DATA SHOWN
────

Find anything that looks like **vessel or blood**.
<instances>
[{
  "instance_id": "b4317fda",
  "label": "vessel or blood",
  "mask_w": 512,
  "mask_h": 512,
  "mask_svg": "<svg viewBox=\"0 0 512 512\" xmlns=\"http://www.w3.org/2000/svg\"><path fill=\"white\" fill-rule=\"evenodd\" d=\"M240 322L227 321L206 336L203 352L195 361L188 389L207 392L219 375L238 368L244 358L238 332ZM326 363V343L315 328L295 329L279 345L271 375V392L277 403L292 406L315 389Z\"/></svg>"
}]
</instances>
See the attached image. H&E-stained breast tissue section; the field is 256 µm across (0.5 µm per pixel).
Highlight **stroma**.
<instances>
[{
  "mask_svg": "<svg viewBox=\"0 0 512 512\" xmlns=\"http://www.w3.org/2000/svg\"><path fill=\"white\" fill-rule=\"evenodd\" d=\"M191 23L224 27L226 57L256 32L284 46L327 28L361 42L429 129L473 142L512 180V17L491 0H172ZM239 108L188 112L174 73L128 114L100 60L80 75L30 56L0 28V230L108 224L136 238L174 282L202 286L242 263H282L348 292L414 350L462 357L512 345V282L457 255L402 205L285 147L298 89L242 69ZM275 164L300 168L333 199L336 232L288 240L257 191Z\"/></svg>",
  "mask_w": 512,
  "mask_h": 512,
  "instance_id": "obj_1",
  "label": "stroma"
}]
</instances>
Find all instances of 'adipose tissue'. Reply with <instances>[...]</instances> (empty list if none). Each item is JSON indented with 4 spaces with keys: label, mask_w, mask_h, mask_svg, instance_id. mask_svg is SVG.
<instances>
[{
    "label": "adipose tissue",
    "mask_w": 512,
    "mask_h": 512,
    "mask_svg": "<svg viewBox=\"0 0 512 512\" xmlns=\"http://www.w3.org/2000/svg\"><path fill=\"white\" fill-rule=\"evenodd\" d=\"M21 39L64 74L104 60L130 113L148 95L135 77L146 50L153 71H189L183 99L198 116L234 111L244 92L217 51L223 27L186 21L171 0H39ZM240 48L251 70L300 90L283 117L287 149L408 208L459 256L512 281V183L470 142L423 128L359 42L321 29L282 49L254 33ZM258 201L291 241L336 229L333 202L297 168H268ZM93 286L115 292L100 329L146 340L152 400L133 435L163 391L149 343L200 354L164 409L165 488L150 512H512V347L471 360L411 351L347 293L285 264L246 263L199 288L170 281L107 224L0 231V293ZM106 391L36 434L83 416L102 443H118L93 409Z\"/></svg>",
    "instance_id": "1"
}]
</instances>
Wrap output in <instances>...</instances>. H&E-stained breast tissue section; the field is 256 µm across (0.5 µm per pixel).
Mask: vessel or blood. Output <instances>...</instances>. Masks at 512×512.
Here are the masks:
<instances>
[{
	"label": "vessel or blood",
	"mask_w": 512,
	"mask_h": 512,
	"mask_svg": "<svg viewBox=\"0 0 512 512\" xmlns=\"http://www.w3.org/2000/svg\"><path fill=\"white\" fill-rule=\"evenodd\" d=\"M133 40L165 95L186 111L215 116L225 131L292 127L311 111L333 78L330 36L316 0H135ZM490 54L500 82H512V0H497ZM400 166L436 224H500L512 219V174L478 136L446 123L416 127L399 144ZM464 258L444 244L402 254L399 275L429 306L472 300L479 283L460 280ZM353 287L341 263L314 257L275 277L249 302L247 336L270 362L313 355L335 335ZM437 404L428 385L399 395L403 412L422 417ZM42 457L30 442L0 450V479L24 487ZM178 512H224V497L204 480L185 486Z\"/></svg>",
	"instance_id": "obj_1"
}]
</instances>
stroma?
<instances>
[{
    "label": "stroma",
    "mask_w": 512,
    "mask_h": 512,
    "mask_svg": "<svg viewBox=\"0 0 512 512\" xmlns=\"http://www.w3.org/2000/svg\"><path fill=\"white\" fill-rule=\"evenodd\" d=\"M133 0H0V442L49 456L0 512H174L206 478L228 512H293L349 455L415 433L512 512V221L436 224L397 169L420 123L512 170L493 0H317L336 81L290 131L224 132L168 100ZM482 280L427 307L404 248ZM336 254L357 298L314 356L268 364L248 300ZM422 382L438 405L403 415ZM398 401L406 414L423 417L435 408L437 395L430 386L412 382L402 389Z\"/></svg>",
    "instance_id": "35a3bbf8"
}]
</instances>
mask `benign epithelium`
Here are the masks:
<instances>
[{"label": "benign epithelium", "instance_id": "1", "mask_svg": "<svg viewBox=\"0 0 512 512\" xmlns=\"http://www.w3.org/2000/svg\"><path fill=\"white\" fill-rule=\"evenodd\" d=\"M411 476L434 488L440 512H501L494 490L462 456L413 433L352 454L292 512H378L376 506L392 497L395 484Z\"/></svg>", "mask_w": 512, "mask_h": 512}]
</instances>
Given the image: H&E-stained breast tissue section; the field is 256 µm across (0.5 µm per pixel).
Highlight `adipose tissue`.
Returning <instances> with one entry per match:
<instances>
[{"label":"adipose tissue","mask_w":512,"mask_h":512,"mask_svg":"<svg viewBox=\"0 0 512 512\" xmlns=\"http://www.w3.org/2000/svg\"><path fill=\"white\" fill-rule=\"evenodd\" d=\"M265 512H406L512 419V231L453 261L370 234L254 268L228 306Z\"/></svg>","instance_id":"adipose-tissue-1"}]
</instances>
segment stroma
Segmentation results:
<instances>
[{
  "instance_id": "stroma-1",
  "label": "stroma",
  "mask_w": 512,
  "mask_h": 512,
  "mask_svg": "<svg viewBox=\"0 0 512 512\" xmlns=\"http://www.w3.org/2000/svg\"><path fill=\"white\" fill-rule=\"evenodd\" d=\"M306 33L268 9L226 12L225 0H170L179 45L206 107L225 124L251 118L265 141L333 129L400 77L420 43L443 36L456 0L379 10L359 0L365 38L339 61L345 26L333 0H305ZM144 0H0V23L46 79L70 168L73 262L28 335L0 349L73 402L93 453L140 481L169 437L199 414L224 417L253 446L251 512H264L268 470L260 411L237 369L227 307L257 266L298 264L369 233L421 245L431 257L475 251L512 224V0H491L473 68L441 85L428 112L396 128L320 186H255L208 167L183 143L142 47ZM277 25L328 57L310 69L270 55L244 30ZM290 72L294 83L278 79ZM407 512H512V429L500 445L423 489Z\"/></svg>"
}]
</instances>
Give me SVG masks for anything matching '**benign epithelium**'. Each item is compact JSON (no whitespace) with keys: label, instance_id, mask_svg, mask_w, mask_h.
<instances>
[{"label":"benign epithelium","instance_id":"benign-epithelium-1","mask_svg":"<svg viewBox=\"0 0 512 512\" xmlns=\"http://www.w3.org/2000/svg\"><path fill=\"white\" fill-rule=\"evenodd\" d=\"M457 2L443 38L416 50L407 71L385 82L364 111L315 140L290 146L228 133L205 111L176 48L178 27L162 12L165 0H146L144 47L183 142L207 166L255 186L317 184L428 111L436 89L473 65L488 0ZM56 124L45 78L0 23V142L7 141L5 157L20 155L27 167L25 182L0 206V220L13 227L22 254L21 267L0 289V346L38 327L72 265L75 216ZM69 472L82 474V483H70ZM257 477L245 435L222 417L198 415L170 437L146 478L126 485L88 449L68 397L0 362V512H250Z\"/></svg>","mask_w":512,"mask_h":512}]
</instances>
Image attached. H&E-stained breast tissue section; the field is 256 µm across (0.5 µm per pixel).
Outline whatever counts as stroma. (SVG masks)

────

SHORT PROBLEM
Reproduce the final stretch of the data above: every line from the one holding "Give me SVG" through the end, inclusive, exactly as written and nothing else.

TASK SOLUTION
Give me SVG masks for anything matching '**benign epithelium**'. Each item is compact JSON (no whitespace) with keys: label, instance_id, mask_svg, mask_w, mask_h.
<instances>
[{"label":"benign epithelium","instance_id":"benign-epithelium-1","mask_svg":"<svg viewBox=\"0 0 512 512\" xmlns=\"http://www.w3.org/2000/svg\"><path fill=\"white\" fill-rule=\"evenodd\" d=\"M457 2L443 38L416 50L407 71L385 82L364 111L315 140L290 146L228 133L205 111L176 48L178 27L162 12L165 0H146L144 47L183 142L207 166L255 186L317 184L428 111L436 89L473 65L488 0ZM56 124L45 78L0 23V142L7 141L5 157L20 155L27 167L25 182L0 206V220L13 227L22 254L21 267L0 289V346L38 327L72 265L75 216ZM69 472L82 474V483H70ZM257 477L245 435L222 417L198 415L170 437L146 478L126 485L88 449L68 397L0 362V512H250Z\"/></svg>","mask_w":512,"mask_h":512}]
</instances>
Image attached. H&E-stained breast tissue section; the field is 256 µm across (0.5 µm per pixel).
Outline whatever counts as stroma. (SVG masks)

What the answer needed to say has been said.